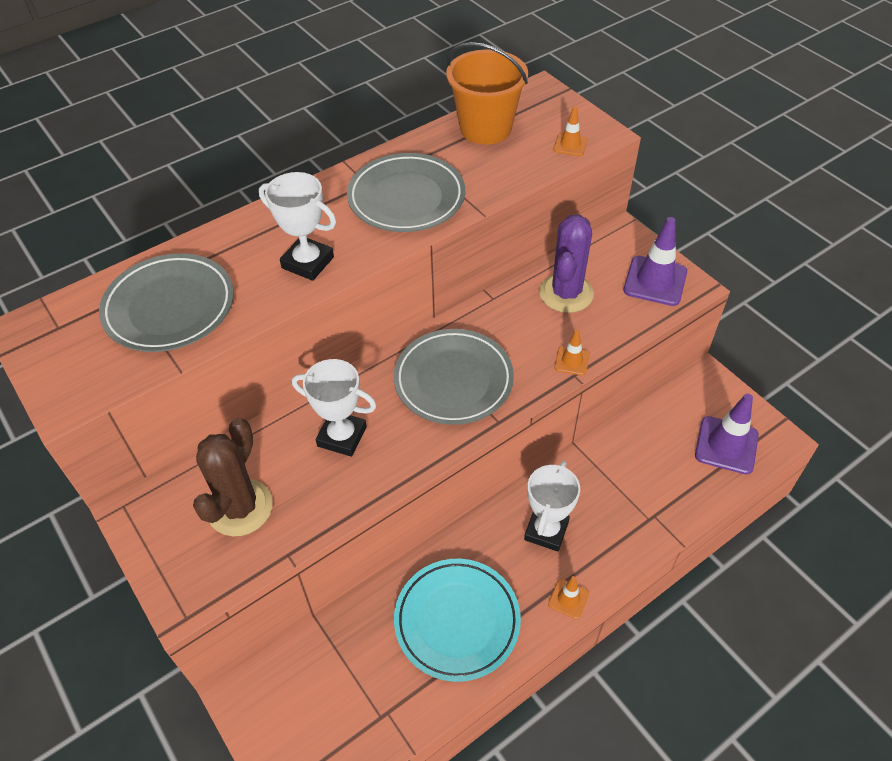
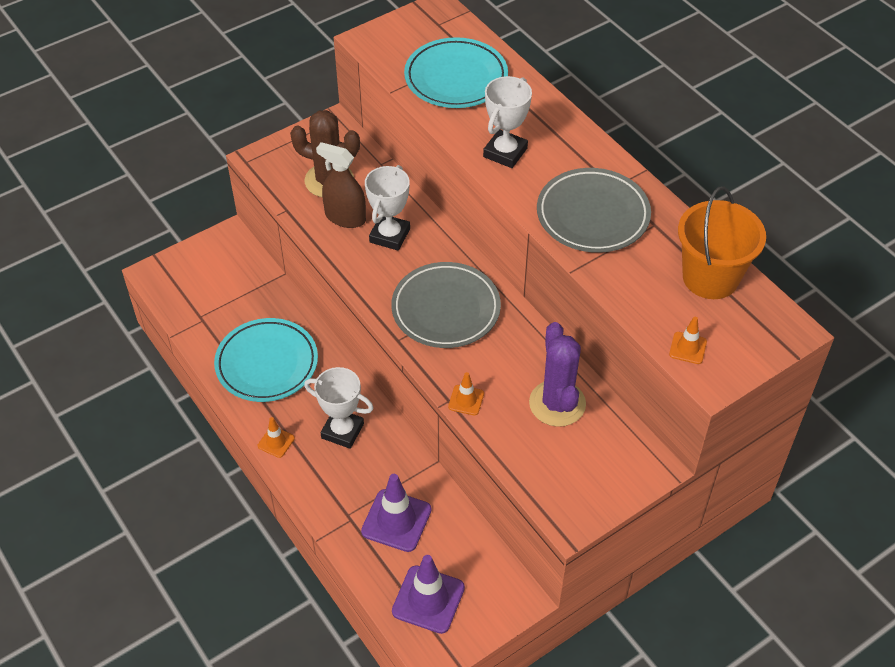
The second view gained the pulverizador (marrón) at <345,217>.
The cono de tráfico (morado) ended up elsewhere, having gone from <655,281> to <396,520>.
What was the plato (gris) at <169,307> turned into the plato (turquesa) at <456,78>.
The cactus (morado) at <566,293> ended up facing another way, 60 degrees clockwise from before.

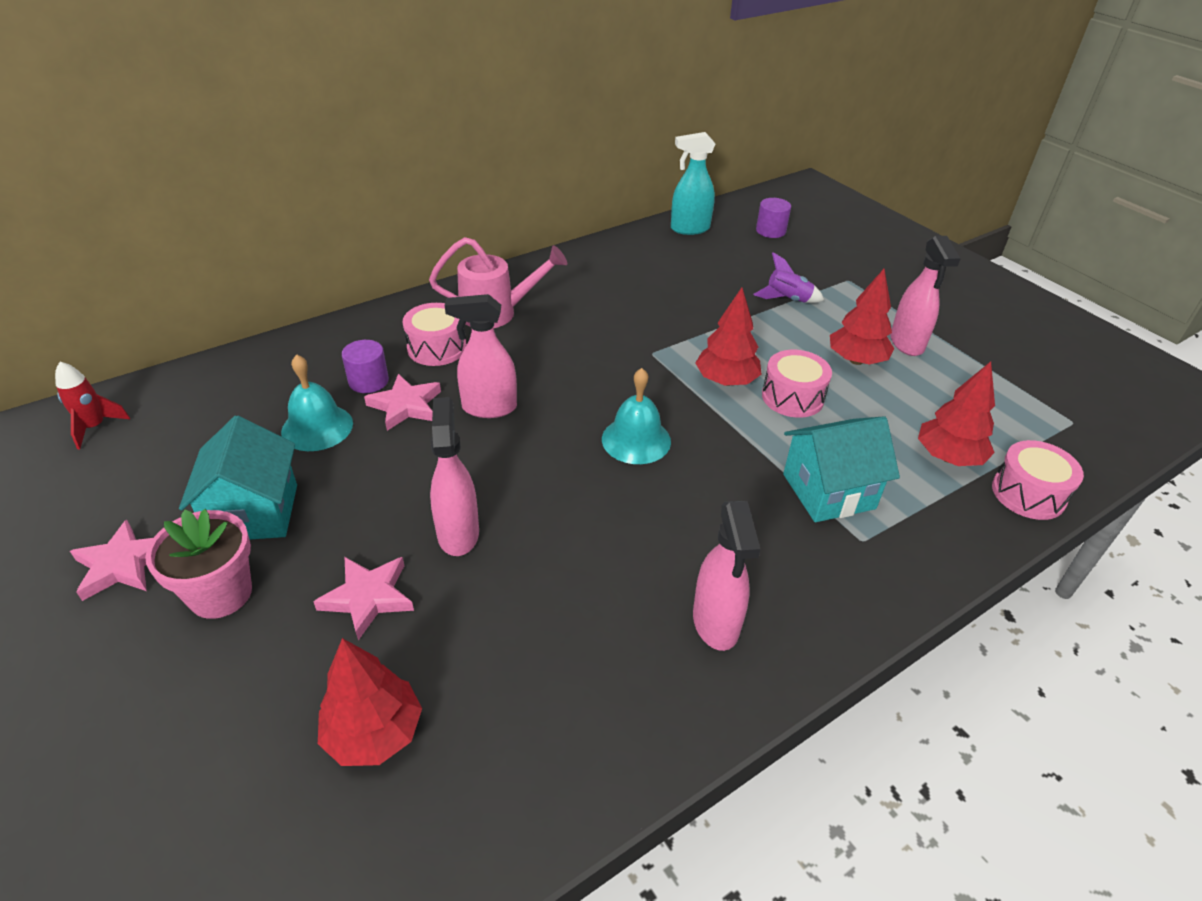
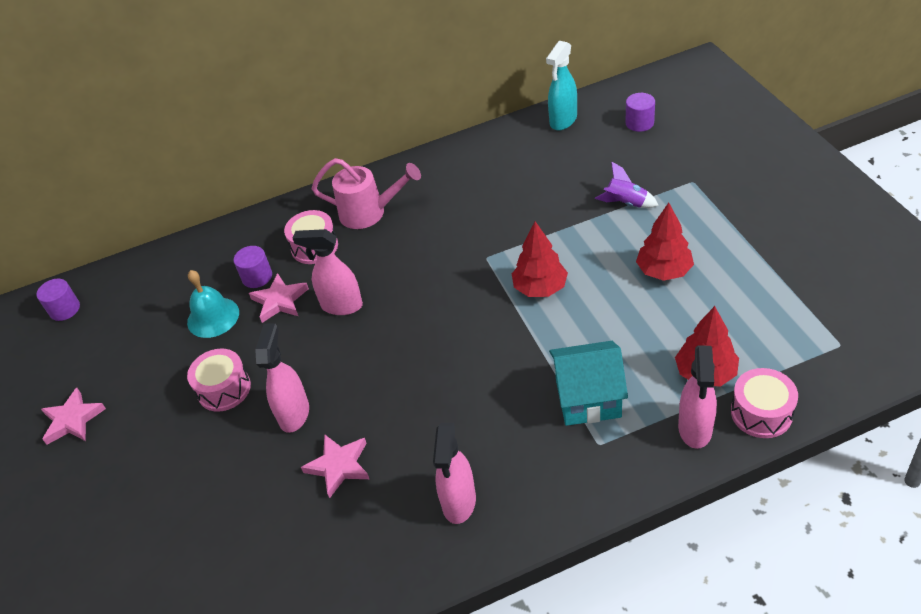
The second view lost the maceta (rosa) at <221,594>.
The second view lost the casa (turquesa) at <254,513>.
The second view lost the árbol (rojo) at <374,733>.
The second view lost the campana (turquesa) at <636,440>.
The estrella (rosa) ended up elsewhere, having gone from <368,597> to <339,466>.
The tambor (rosa) ended up elsewhere, having gone from <792,397> to <224,389>.
The pulverizador (rosa) ended up elsewhere, having gone from <907,343> to <695,429>.
Where the cohete (rojo) stood at <95,427>, the cilindro (morado) came to stand at <65,309>.
The pulverizador (turquesa) at <689,229> ended up facing another way, 60 degrees counterclockwise from before.

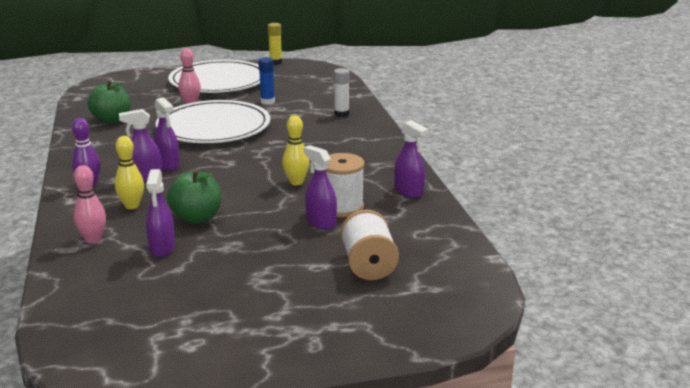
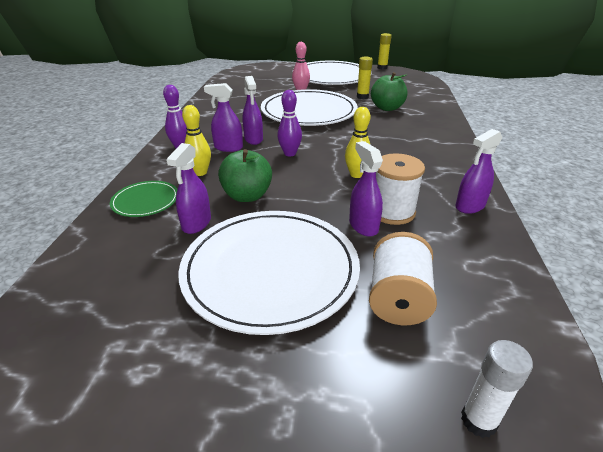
The second view gained the plato (blanco) at <270,270>.
The second view gained the bolo (morado) at <290,153>.
The manzana (verde) ended up elsewhere, having gone from <112,120> to <387,108>.
The barra de pegamento (blanco) ended up elsewhere, having gone from <341,114> to <478,420>.
Where the bolo (rosa) stood at <93,239>, the plato (verde) came to stand at <145,201>.
What was the barra de pegamento (azul) at <267,102> turned into the barra de pegamento (amarillo) at <362,97>.
The pulverizador (morado) at <409,192> ended up facing another way, 75 degrees clockwise from before.

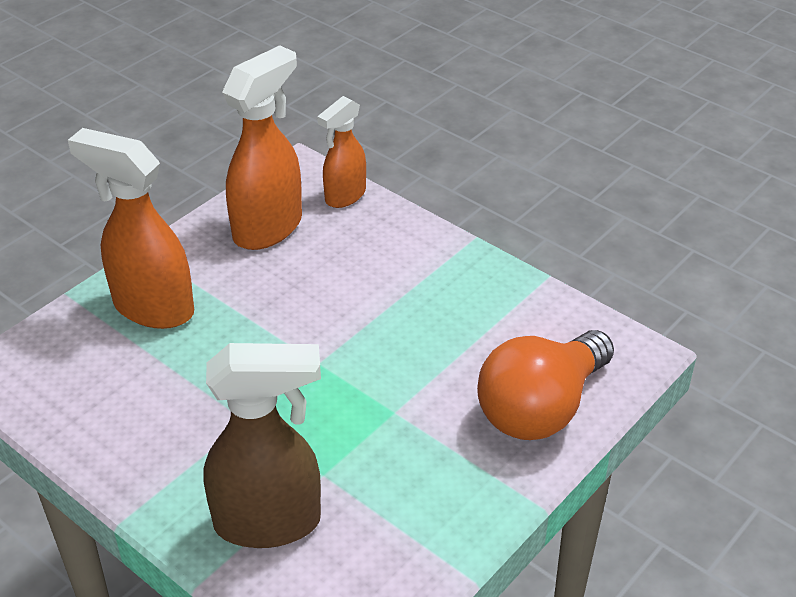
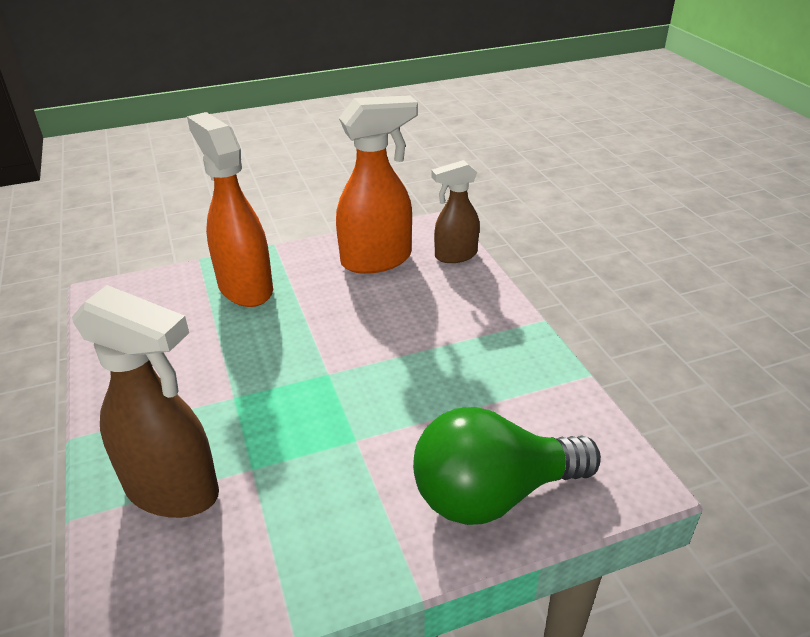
What was the pulverizador (naranja) at <344,196> turned into the pulverizador (marrón) at <455,256>.
What was the bombilla (naranja) at <541,408> turned into the bombilla (verde) at <493,494>.

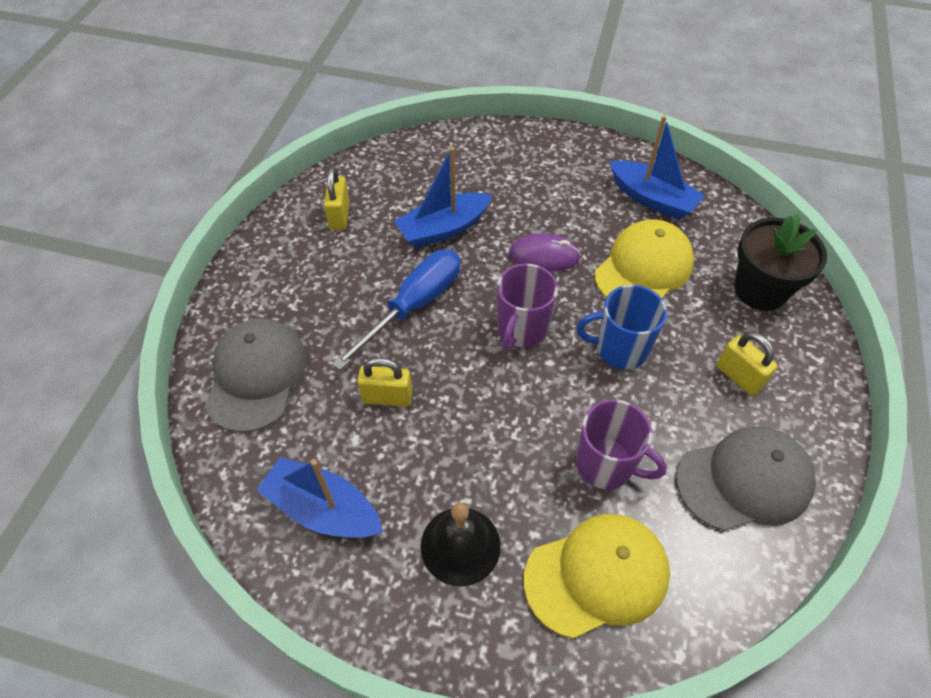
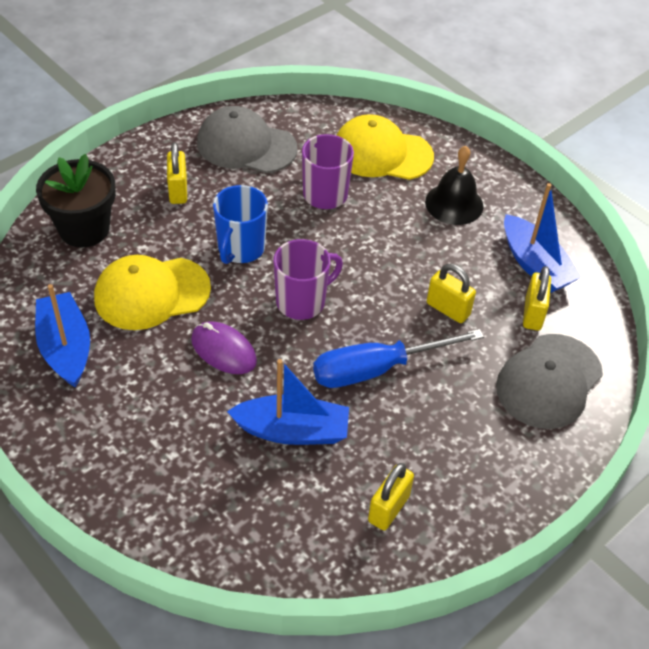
The second view gained the candado (amarillo) at <533,314>.
The taza (azul) at <619,349> ended up facing another way, 75 degrees clockwise from before.

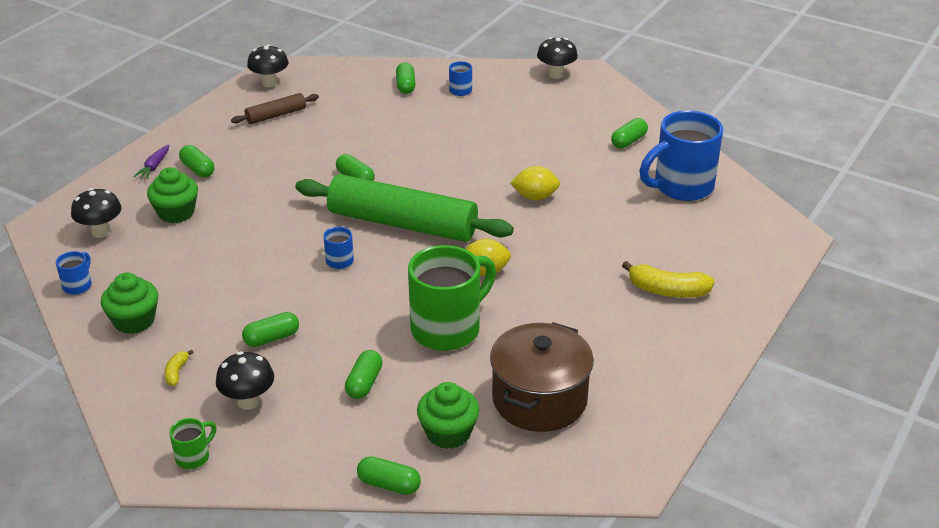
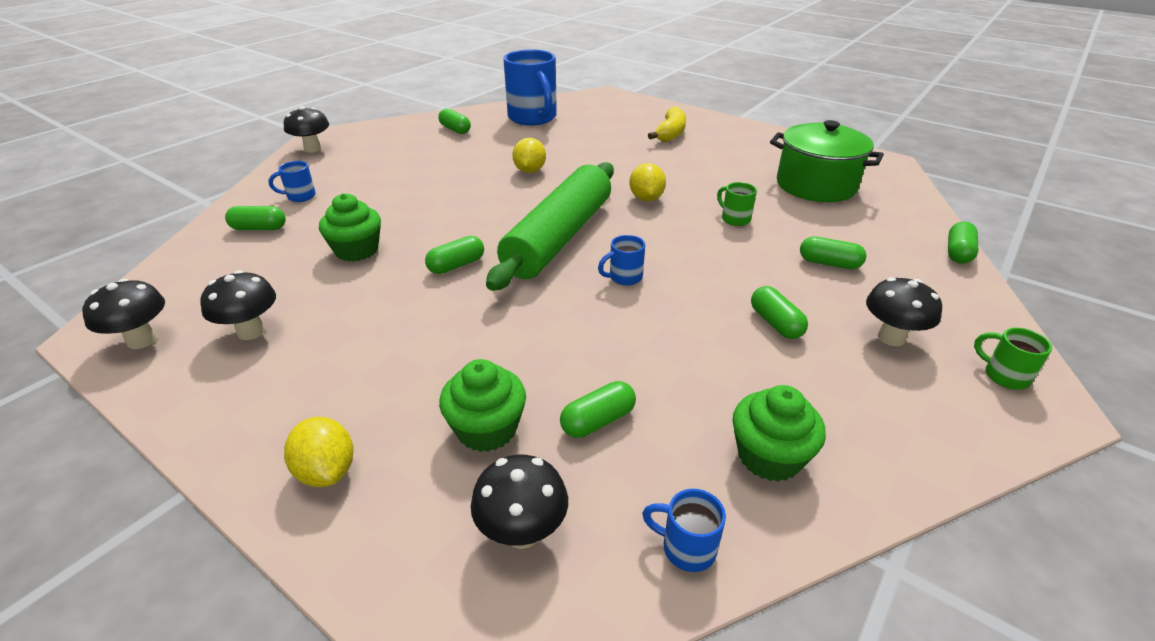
The second view lost the plátano (amarillo) at <176,372>.
The cápsula (verde) ended up elsewhere, having gone from <198,169> to <598,421>.
The magdalena (verde) ended up elsewhere, having gone from <448,433> to <357,250>.
Where the zanahoria (morado) stood at <154,166>, the limón (amarillo) came to stand at <327,471>.
Where the rodillo (marrón) stood at <276,115>, the seta (negro) came to stand at <251,331>.
What was the olla (marrón) at <539,399> turned into the olla (verde) at <816,185>.
The size of the taza (verde) at <448,329> changed by a factor of 0.43.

:::

The entire listing above, word for word and without pictures, is what should be output.

The second view gained the pulverizador (marrón) at <345,217>.
The cono de tráfico (morado) ended up elsewhere, having gone from <655,281> to <396,520>.
What was the plato (gris) at <169,307> turned into the plato (turquesa) at <456,78>.
The cactus (morado) at <566,293> ended up facing another way, 60 degrees clockwise from before.

The second view lost the maceta (rosa) at <221,594>.
The second view lost the casa (turquesa) at <254,513>.
The second view lost the árbol (rojo) at <374,733>.
The second view lost the campana (turquesa) at <636,440>.
The estrella (rosa) ended up elsewhere, having gone from <368,597> to <339,466>.
The tambor (rosa) ended up elsewhere, having gone from <792,397> to <224,389>.
The pulverizador (rosa) ended up elsewhere, having gone from <907,343> to <695,429>.
Where the cohete (rojo) stood at <95,427>, the cilindro (morado) came to stand at <65,309>.
The pulverizador (turquesa) at <689,229> ended up facing another way, 60 degrees counterclockwise from before.

The second view gained the plato (blanco) at <270,270>.
The second view gained the bolo (morado) at <290,153>.
The manzana (verde) ended up elsewhere, having gone from <112,120> to <387,108>.
The barra de pegamento (blanco) ended up elsewhere, having gone from <341,114> to <478,420>.
Where the bolo (rosa) stood at <93,239>, the plato (verde) came to stand at <145,201>.
What was the barra de pegamento (azul) at <267,102> turned into the barra de pegamento (amarillo) at <362,97>.
The pulverizador (morado) at <409,192> ended up facing another way, 75 degrees clockwise from before.

What was the pulverizador (naranja) at <344,196> turned into the pulverizador (marrón) at <455,256>.
What was the bombilla (naranja) at <541,408> turned into the bombilla (verde) at <493,494>.

The second view gained the candado (amarillo) at <533,314>.
The taza (azul) at <619,349> ended up facing another way, 75 degrees clockwise from before.

The second view lost the plátano (amarillo) at <176,372>.
The cápsula (verde) ended up elsewhere, having gone from <198,169> to <598,421>.
The magdalena (verde) ended up elsewhere, having gone from <448,433> to <357,250>.
Where the zanahoria (morado) stood at <154,166>, the limón (amarillo) came to stand at <327,471>.
Where the rodillo (marrón) stood at <276,115>, the seta (negro) came to stand at <251,331>.
What was the olla (marrón) at <539,399> turned into the olla (verde) at <816,185>.
The size of the taza (verde) at <448,329> changed by a factor of 0.43.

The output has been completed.